◆ Problem statement ◆
The lines from the one containing "(783, 363) = (167, 227): pink bucket -> none" through the final line of the data below must be written out exactly, both included, and nothing more.

(Collection entries)
•••

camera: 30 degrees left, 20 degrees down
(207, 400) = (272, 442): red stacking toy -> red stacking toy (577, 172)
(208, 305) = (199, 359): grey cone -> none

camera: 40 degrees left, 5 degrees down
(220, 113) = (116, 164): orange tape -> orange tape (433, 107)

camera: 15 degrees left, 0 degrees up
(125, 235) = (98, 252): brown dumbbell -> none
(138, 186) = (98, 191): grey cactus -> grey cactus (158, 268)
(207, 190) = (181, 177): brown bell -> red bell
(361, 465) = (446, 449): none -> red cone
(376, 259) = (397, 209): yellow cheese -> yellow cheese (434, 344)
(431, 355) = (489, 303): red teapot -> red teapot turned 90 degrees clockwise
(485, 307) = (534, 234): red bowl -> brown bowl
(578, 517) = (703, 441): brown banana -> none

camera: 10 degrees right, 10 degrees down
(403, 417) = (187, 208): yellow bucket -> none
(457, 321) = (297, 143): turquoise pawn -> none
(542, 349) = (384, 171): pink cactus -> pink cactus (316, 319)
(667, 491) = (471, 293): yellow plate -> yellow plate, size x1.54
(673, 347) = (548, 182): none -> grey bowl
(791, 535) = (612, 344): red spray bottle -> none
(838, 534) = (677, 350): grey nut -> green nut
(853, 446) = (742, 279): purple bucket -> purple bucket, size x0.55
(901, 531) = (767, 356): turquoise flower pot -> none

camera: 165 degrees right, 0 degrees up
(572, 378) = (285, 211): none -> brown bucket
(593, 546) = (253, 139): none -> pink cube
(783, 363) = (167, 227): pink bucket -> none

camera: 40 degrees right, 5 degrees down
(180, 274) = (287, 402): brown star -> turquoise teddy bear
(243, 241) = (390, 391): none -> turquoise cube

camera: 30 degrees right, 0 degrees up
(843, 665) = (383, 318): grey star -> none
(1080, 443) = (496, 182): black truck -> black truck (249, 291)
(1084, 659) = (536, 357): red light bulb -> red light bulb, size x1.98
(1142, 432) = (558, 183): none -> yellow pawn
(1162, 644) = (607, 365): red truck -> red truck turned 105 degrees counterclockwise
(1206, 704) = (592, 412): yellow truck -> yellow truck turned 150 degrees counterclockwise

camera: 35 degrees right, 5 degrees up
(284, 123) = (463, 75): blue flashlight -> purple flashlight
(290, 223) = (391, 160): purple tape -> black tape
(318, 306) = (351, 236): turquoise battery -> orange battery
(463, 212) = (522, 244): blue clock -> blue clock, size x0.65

•••

◆ Task result ◆
(783, 363) = (167, 227): pink bucket -> none

camera: 40 degrees right, 5 degrees down
(180, 274) = (287, 402): brown star -> turquoise teddy bear
(243, 241) = (390, 391): none -> turquoise cube

camera: 30 degrees right, 0 degrees up
(843, 665) = (383, 318): grey star -> none
(1080, 443) = (496, 182): black truck -> black truck (249, 291)
(1084, 659) = (536, 357): red light bulb -> red light bulb, size x1.98
(1142, 432) = (558, 183): none -> yellow pawn
(1162, 644) = (607, 365): red truck -> red truck turned 105 degrees counterclockwise
(1206, 704) = (592, 412): yellow truck -> yellow truck turned 150 degrees counterclockwise

camera: 35 degrees right, 5 degrees up
(284, 123) = (463, 75): blue flashlight -> purple flashlight
(290, 223) = (391, 160): purple tape -> black tape
(318, 306) = (351, 236): turquoise battery -> orange battery
(463, 212) = (522, 244): blue clock -> blue clock, size x0.65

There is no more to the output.